**Dataset:**
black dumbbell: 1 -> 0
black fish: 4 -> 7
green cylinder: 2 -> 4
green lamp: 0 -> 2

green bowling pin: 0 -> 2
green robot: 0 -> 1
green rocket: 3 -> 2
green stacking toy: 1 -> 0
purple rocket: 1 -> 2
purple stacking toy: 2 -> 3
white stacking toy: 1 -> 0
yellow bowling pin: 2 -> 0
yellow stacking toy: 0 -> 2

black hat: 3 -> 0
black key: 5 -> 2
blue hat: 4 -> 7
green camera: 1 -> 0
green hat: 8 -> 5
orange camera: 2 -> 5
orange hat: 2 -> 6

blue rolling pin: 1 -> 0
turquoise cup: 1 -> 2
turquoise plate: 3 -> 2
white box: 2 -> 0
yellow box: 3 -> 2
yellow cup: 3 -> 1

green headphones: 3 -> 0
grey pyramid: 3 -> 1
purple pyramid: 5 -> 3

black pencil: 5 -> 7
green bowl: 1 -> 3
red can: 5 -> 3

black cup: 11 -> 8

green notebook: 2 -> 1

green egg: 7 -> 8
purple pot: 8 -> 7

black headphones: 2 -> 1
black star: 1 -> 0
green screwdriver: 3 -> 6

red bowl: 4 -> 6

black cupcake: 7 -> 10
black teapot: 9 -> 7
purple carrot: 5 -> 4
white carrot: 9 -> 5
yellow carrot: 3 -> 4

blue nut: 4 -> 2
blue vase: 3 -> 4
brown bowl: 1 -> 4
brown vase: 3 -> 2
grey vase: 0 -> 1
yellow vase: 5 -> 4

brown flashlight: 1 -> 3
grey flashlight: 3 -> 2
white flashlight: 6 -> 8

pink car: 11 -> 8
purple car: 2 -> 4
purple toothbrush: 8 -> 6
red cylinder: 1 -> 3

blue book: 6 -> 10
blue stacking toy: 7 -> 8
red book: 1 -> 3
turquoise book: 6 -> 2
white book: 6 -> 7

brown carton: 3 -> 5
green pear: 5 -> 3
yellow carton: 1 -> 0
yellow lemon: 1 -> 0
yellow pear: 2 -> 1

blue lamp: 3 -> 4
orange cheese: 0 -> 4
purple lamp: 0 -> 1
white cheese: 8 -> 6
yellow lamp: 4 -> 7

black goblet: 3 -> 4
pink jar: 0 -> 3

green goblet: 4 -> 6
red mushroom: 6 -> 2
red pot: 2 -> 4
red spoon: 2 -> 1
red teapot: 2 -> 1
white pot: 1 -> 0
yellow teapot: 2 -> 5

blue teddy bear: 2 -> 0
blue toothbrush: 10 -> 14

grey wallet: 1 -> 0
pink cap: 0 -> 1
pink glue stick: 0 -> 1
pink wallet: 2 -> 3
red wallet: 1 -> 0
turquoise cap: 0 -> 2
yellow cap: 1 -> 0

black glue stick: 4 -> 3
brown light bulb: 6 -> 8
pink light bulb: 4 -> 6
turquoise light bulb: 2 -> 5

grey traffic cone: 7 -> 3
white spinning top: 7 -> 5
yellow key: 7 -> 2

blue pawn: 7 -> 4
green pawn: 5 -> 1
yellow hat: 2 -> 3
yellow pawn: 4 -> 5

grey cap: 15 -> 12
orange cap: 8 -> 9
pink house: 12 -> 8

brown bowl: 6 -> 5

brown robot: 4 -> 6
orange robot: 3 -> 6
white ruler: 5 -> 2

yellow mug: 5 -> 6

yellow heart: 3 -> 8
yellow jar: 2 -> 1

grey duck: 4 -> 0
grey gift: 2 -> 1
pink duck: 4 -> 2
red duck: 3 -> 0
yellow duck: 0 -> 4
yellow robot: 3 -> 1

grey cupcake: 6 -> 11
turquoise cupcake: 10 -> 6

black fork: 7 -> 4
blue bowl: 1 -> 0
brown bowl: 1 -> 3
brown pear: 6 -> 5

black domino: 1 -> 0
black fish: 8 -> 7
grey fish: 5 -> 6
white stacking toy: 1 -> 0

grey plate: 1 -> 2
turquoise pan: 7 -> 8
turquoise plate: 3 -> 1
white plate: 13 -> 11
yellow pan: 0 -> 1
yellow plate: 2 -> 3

**Assignment:** Output the material above in full. Change nothing.

**Result of the exercise:**
black dumbbell: 1 -> 0
black fish: 4 -> 7
green cylinder: 2 -> 4
green lamp: 0 -> 2

green bowling pin: 0 -> 2
green robot: 0 -> 1
green rocket: 3 -> 2
green stacking toy: 1 -> 0
purple rocket: 1 -> 2
purple stacking toy: 2 -> 3
white stacking toy: 1 -> 0
yellow bowling pin: 2 -> 0
yellow stacking toy: 0 -> 2

black hat: 3 -> 0
black key: 5 -> 2
blue hat: 4 -> 7
green camera: 1 -> 0
green hat: 8 -> 5
orange camera: 2 -> 5
orange hat: 2 -> 6

blue rolling pin: 1 -> 0
turquoise cup: 1 -> 2
turquoise plate: 3 -> 2
white box: 2 -> 0
yellow box: 3 -> 2
yellow cup: 3 -> 1

green headphones: 3 -> 0
grey pyramid: 3 -> 1
purple pyramid: 5 -> 3

black pencil: 5 -> 7
green bowl: 1 -> 3
red can: 5 -> 3

black cup: 11 -> 8

green notebook: 2 -> 1

green egg: 7 -> 8
purple pot: 8 -> 7

black headphones: 2 -> 1
black star: 1 -> 0
green screwdriver: 3 -> 6

red bowl: 4 -> 6

black cupcake: 7 -> 10
black teapot: 9 -> 7
purple carrot: 5 -> 4
white carrot: 9 -> 5
yellow carrot: 3 -> 4

blue nut: 4 -> 2
blue vase: 3 -> 4
brown bowl: 1 -> 4
brown vase: 3 -> 2
grey vase: 0 -> 1
yellow vase: 5 -> 4

brown flashlight: 1 -> 3
grey flashlight: 3 -> 2
white flashlight: 6 -> 8

pink car: 11 -> 8
purple car: 2 -> 4
purple toothbrush: 8 -> 6
red cylinder: 1 -> 3

blue book: 6 -> 10
blue stacking toy: 7 -> 8
red book: 1 -> 3
turquoise book: 6 -> 2
white book: 6 -> 7

brown carton: 3 -> 5
green pear: 5 -> 3
yellow carton: 1 -> 0
yellow lemon: 1 -> 0
yellow pear: 2 -> 1

blue lamp: 3 -> 4
orange cheese: 0 -> 4
purple lamp: 0 -> 1
white cheese: 8 -> 6
yellow lamp: 4 -> 7

black goblet: 3 -> 4
pink jar: 0 -> 3

green goblet: 4 -> 6
red mushroom: 6 -> 2
red pot: 2 -> 4
red spoon: 2 -> 1
red teapot: 2 -> 1
white pot: 1 -> 0
yellow teapot: 2 -> 5

blue teddy bear: 2 -> 0
blue toothbrush: 10 -> 14

grey wallet: 1 -> 0
pink cap: 0 -> 1
pink glue stick: 0 -> 1
pink wallet: 2 -> 3
red wallet: 1 -> 0
turquoise cap: 0 -> 2
yellow cap: 1 -> 0

black glue stick: 4 -> 3
brown light bulb: 6 -> 8
pink light bulb: 4 -> 6
turquoise light bulb: 2 -> 5

grey traffic cone: 7 -> 3
white spinning top: 7 -> 5
yellow key: 7 -> 2

blue pawn: 7 -> 4
green pawn: 5 -> 1
yellow hat: 2 -> 3
yellow pawn: 4 -> 5

grey cap: 15 -> 12
orange cap: 8 -> 9
pink house: 12 -> 8

brown bowl: 6 -> 5

brown robot: 4 -> 6
orange robot: 3 -> 6
white ruler: 5 -> 2

yellow mug: 5 -> 6

yellow heart: 3 -> 8
yellow jar: 2 -> 1

grey duck: 4 -> 0
grey gift: 2 -> 1
pink duck: 4 -> 2
red duck: 3 -> 0
yellow duck: 0 -> 4
yellow robot: 3 -> 1

grey cupcake: 6 -> 11
turquoise cupcake: 10 -> 6

black fork: 7 -> 4
blue bowl: 1 -> 0
brown bowl: 1 -> 3
brown pear: 6 -> 5

black domino: 1 -> 0
black fish: 8 -> 7
grey fish: 5 -> 6
white stacking toy: 1 -> 0

grey plate: 1 -> 2
turquoise pan: 7 -> 8
turquoise plate: 3 -> 1
white plate: 13 -> 11
yellow pan: 0 -> 1
yellow plate: 2 -> 3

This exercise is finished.